▸ **YOUR TASK**
Among the entries below, only the lines starting at the one with "R2: none -> 430 (n6, n18)" and ending at the one with "R5: none -> 36k (GND, U3/THR)", both included, are to be printed exactly.

╭─ EXCERPTED DATA

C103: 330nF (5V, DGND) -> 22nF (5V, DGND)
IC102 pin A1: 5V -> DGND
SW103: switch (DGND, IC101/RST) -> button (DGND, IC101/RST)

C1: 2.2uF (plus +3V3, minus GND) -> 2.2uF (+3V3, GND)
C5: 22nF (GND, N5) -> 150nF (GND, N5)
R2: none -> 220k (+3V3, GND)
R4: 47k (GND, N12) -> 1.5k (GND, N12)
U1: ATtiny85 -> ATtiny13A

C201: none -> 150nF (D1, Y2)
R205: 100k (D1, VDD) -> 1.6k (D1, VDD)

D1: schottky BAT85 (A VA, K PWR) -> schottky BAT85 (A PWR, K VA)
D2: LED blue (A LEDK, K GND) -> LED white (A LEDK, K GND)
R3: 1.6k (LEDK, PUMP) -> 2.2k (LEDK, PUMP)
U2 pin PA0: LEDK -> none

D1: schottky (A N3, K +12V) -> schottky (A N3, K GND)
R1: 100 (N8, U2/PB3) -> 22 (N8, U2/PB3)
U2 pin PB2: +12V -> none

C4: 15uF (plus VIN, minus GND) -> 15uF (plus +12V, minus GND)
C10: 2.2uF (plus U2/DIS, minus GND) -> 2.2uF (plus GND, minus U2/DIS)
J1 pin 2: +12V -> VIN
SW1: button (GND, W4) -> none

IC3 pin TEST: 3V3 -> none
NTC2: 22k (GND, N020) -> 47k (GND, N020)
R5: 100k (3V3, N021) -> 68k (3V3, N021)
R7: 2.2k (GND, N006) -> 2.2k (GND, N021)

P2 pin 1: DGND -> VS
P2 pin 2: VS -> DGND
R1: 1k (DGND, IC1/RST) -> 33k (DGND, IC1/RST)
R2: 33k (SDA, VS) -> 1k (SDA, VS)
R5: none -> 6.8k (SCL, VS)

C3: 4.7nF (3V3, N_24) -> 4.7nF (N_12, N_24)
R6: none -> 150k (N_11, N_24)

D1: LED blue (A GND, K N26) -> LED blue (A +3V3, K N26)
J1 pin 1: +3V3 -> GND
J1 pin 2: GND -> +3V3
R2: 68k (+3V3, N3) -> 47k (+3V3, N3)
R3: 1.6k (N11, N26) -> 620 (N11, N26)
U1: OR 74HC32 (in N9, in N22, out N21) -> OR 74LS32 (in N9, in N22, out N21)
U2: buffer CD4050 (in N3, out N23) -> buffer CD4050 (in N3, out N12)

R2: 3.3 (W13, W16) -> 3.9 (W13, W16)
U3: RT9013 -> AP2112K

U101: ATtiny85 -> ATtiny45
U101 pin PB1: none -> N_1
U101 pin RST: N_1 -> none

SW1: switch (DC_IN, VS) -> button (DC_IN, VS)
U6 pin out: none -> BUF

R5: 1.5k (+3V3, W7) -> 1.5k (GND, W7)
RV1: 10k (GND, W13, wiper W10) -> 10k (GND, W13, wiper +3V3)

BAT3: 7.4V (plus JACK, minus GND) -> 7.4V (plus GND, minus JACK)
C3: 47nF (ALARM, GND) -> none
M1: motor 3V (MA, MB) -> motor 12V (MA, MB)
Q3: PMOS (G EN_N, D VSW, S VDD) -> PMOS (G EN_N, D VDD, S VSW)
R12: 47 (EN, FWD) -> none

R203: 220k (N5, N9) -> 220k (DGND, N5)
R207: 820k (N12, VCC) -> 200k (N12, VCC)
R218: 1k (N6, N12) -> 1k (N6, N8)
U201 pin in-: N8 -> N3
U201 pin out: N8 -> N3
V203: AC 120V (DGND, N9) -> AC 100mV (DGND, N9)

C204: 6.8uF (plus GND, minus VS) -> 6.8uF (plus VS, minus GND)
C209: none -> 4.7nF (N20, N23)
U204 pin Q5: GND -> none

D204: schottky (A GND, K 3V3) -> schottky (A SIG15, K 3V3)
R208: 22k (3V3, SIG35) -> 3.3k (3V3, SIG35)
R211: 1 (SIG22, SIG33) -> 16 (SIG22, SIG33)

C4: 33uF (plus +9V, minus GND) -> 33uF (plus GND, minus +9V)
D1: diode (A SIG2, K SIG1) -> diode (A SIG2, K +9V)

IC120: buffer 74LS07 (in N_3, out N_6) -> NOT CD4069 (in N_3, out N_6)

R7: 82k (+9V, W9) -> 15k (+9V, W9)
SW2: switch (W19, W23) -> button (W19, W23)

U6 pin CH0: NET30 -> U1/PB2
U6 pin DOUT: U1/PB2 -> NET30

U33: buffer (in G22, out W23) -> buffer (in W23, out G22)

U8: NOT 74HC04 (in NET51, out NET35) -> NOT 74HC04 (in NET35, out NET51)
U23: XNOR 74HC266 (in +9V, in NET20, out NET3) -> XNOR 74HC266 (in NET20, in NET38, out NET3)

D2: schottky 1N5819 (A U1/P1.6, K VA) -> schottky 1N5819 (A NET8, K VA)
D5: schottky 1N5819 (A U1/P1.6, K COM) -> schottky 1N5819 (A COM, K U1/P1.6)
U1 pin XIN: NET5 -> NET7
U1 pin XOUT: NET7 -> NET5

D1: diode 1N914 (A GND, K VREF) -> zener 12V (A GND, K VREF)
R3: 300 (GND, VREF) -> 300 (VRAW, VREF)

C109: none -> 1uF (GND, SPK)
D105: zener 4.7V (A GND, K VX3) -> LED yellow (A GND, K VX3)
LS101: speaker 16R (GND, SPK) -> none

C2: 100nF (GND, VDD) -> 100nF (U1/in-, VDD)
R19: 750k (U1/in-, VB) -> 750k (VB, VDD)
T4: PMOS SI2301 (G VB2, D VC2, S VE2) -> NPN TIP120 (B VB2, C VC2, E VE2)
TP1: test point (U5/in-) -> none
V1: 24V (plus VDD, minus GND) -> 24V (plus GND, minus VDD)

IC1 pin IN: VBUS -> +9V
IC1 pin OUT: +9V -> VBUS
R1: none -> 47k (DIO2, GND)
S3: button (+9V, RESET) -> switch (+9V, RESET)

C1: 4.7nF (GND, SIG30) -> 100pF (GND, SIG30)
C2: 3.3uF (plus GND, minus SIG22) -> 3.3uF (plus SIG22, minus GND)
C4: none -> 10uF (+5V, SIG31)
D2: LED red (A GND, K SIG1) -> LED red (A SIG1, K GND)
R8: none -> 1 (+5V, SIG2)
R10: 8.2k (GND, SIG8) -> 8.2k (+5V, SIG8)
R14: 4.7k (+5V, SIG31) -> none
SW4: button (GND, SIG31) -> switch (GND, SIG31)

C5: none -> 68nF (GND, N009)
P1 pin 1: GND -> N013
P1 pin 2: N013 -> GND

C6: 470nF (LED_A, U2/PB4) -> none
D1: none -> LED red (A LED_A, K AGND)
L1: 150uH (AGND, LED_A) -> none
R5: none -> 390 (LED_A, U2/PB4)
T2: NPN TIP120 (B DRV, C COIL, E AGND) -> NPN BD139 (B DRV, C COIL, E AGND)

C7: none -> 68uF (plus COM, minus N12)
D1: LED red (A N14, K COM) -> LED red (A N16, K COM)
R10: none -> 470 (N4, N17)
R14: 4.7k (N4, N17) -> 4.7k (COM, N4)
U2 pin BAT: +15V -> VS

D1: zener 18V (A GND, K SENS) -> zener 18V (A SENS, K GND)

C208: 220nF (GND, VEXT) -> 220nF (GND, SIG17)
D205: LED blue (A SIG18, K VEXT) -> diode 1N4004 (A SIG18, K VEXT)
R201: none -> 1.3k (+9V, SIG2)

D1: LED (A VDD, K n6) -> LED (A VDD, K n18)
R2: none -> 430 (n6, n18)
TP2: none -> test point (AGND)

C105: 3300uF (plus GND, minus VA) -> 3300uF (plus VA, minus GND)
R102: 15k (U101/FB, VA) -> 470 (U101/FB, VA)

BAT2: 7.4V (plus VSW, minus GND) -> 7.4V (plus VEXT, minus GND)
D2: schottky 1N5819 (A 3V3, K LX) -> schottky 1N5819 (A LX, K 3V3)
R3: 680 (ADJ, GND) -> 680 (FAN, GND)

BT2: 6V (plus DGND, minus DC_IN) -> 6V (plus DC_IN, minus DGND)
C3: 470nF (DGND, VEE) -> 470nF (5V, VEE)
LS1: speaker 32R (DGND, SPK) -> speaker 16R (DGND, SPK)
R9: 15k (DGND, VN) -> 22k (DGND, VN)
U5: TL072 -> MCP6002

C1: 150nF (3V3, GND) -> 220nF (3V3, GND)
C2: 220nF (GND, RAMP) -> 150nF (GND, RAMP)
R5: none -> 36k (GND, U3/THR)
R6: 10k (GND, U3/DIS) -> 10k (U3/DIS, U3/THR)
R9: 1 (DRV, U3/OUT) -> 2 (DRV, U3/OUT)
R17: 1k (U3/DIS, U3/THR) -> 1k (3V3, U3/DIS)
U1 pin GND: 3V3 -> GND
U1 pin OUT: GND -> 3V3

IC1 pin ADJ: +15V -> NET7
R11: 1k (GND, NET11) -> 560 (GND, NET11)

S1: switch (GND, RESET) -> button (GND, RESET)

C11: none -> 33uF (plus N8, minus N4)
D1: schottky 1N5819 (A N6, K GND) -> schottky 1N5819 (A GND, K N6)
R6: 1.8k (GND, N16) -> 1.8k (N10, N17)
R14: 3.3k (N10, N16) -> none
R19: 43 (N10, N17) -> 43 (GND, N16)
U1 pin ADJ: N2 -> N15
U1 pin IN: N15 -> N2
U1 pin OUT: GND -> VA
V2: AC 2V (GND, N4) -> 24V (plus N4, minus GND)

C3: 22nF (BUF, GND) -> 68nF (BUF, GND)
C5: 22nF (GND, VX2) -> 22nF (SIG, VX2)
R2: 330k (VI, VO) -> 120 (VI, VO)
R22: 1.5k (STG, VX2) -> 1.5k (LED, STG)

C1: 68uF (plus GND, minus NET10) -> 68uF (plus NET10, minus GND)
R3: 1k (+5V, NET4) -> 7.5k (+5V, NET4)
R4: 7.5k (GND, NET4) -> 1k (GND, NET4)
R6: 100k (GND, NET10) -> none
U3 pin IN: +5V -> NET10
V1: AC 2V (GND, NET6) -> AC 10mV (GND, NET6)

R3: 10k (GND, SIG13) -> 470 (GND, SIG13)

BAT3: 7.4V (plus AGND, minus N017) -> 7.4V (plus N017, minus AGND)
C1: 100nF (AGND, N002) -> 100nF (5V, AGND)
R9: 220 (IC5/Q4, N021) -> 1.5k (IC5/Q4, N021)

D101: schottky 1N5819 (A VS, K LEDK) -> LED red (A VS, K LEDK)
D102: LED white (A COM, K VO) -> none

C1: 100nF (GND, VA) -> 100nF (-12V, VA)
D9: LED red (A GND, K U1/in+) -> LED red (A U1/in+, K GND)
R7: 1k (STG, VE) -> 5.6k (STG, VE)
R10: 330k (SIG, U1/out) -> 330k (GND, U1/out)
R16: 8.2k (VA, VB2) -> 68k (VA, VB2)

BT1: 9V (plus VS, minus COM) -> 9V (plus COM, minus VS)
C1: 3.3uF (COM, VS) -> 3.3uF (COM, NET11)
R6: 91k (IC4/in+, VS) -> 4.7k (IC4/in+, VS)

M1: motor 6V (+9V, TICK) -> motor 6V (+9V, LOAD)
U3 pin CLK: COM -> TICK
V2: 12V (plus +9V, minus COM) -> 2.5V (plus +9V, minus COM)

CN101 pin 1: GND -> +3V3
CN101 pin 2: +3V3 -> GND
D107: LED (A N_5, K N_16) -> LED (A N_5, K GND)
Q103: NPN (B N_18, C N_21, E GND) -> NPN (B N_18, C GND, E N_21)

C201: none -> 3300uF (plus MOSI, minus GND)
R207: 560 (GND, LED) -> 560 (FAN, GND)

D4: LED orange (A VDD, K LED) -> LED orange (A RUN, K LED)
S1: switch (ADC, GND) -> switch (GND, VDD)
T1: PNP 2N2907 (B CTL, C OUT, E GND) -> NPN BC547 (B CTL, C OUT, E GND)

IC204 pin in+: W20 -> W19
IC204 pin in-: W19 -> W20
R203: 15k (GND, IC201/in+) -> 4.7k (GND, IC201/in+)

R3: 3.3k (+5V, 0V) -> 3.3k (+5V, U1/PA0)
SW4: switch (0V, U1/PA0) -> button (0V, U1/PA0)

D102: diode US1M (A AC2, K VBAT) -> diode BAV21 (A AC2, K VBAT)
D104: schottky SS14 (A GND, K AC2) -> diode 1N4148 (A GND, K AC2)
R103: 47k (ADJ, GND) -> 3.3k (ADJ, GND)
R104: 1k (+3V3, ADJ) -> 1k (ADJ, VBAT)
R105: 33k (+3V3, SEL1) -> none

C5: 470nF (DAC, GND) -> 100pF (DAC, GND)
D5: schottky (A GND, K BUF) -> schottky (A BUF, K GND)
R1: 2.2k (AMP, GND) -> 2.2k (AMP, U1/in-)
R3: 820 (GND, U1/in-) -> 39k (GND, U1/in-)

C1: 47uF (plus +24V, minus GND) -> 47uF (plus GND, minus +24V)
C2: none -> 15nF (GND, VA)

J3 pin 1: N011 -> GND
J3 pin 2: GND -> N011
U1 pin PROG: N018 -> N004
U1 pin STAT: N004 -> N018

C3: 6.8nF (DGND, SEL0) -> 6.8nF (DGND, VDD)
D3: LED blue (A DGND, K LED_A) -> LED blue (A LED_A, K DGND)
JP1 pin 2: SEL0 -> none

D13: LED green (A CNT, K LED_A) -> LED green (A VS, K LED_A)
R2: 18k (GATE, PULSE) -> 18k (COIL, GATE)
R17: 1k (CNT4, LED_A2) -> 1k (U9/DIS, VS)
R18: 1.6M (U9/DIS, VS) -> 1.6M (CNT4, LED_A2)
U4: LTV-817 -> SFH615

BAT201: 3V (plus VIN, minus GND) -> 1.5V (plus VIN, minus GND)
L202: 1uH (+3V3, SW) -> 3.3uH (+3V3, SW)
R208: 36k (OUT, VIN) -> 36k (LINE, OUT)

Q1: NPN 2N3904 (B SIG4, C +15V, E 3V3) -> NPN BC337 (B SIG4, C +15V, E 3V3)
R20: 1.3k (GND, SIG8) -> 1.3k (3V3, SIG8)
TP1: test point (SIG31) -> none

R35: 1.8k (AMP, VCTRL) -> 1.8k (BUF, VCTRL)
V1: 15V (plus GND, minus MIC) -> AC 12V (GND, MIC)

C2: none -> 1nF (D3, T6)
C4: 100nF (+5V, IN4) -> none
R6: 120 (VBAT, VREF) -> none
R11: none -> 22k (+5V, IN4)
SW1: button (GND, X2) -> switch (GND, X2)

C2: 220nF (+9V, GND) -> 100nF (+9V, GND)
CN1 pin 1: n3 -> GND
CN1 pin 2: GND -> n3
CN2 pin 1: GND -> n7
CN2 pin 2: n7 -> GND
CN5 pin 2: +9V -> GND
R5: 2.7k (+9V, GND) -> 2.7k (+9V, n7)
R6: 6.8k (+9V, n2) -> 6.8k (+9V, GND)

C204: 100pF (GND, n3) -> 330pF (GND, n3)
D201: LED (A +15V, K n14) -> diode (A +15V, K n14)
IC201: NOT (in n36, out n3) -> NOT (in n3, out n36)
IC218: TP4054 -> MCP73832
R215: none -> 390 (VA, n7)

╰─

▸ **RESPONSE TO THE EXERCISE**
R2: none -> 430 (n6, n18)
TP2: none -> test point (AGND)

C105: 3300uF (plus GND, minus VA) -> 3300uF (plus VA, minus GND)
R102: 15k (U101/FB, VA) -> 470 (U101/FB, VA)

BAT2: 7.4V (plus VSW, minus GND) -> 7.4V (plus VEXT, minus GND)
D2: schottky 1N5819 (A 3V3, K LX) -> schottky 1N5819 (A LX, K 3V3)
R3: 680 (ADJ, GND) -> 680 (FAN, GND)

BT2: 6V (plus DGND, minus DC_IN) -> 6V (plus DC_IN, minus DGND)
C3: 470nF (DGND, VEE) -> 470nF (5V, VEE)
LS1: speaker 32R (DGND, SPK) -> speaker 16R (DGND, SPK)
R9: 15k (DGND, VN) -> 22k (DGND, VN)
U5: TL072 -> MCP6002

C1: 150nF (3V3, GND) -> 220nF (3V3, GND)
C2: 220nF (GND, RAMP) -> 150nF (GND, RAMP)
R5: none -> 36k (GND, U3/THR)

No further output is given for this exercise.